What is needed is a verbatim copy of the data, minus the pictures.

• **Version comparison data**:
══════════

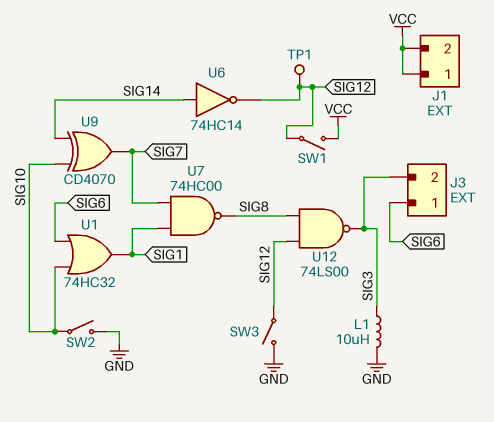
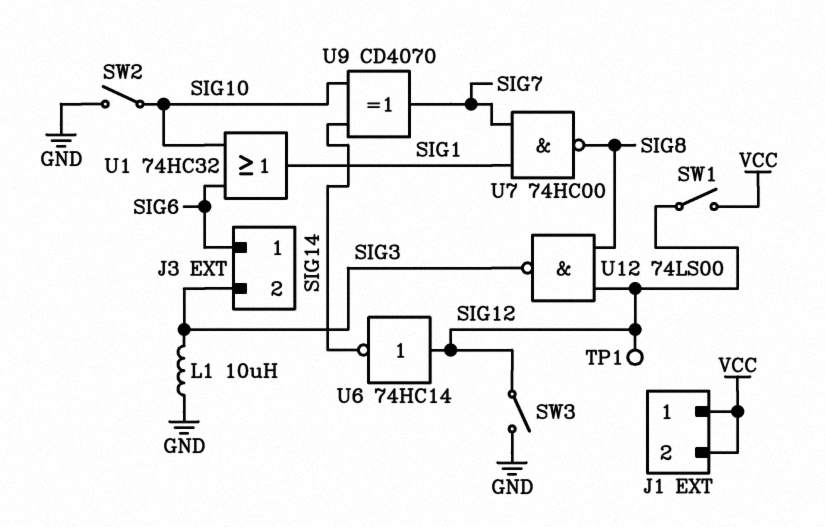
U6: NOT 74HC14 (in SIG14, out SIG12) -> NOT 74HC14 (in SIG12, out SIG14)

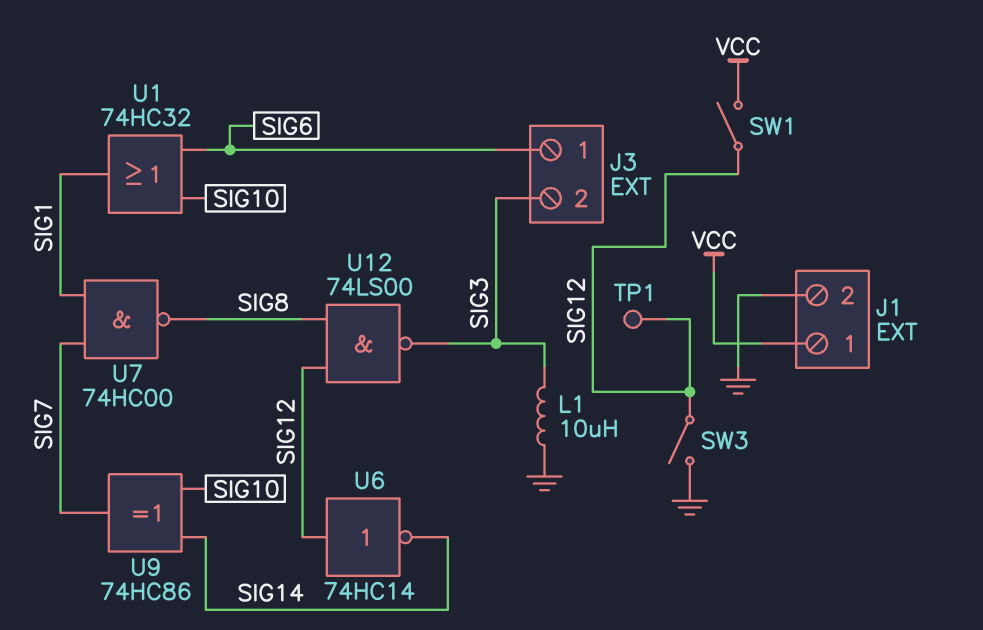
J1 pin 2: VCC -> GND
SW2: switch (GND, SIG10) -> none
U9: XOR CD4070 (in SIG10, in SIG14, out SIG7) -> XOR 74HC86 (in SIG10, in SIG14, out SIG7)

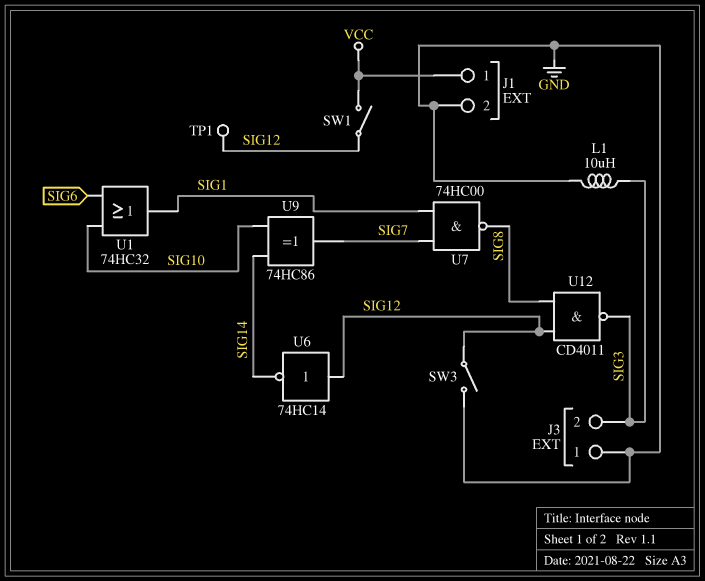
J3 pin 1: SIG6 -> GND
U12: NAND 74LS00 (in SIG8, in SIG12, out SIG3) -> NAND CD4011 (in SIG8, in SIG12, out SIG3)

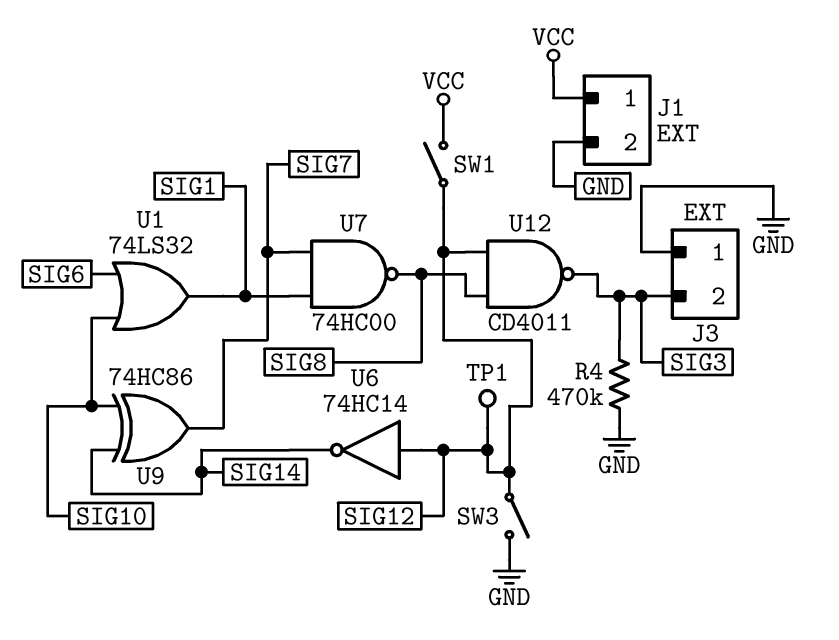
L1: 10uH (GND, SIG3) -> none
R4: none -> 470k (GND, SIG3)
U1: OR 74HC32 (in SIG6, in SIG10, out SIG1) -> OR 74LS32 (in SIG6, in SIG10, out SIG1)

══════════

• **Exercise response**:
U6: NOT 74HC14 (in SIG14, out SIG12) -> NOT 74HC14 (in SIG12, out SIG14)

J1 pin 2: VCC -> GND
SW2: switch (GND, SIG10) -> none
U9: XOR CD4070 (in SIG10, in SIG14, out SIG7) -> XOR 74HC86 (in SIG10, in SIG14, out SIG7)

J3 pin 1: SIG6 -> GND
U12: NAND 74LS00 (in SIG8, in SIG12, out SIG3) -> NAND CD4011 (in SIG8, in SIG12, out SIG3)

L1: 10uH (GND, SIG3) -> none
R4: none -> 470k (GND, SIG3)
U1: OR 74HC32 (in SIG6, in SIG10, out SIG1) -> OR 74LS32 (in SIG6, in SIG10, out SIG1)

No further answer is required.